### Task prompt
In the lines below, switch each "gray" to "silver" and keep everything else the same. Leave the pictures out of your answer.

--- START OF Data listing ---

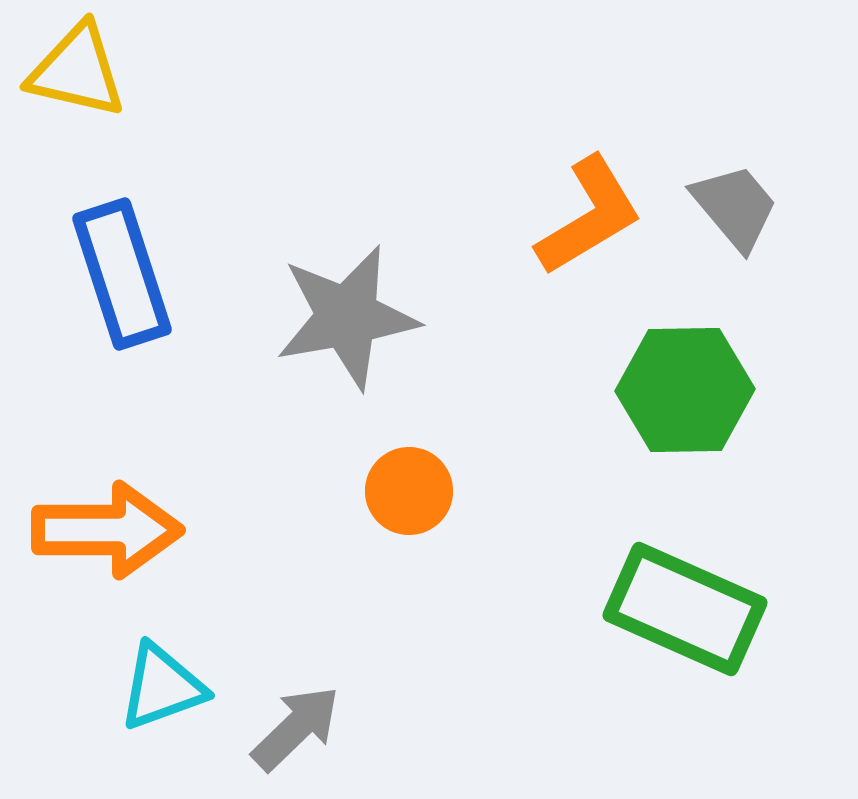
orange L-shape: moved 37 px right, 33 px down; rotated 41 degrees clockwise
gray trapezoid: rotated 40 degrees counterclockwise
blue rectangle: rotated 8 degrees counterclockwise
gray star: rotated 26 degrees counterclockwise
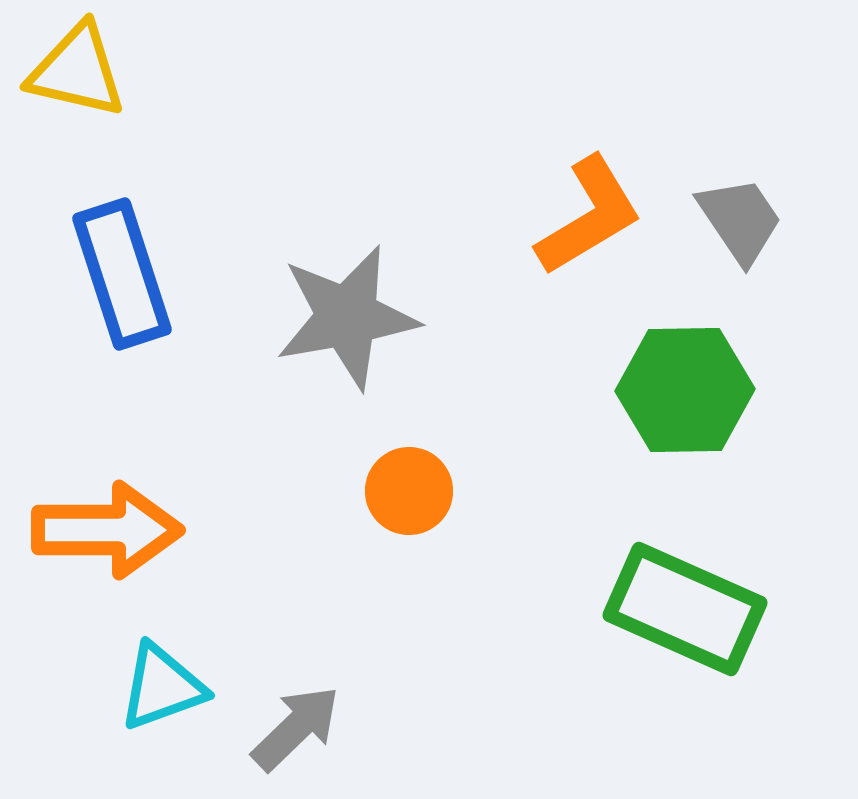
gray trapezoid: moved 5 px right, 13 px down; rotated 6 degrees clockwise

--- END OF Data listing ---

### Answer to the exercise
orange L-shape: moved 37 px right, 33 px down; rotated 41 degrees clockwise
silver trapezoid: rotated 40 degrees counterclockwise
blue rectangle: rotated 8 degrees counterclockwise
silver star: rotated 26 degrees counterclockwise
silver trapezoid: moved 5 px right, 13 px down; rotated 6 degrees clockwise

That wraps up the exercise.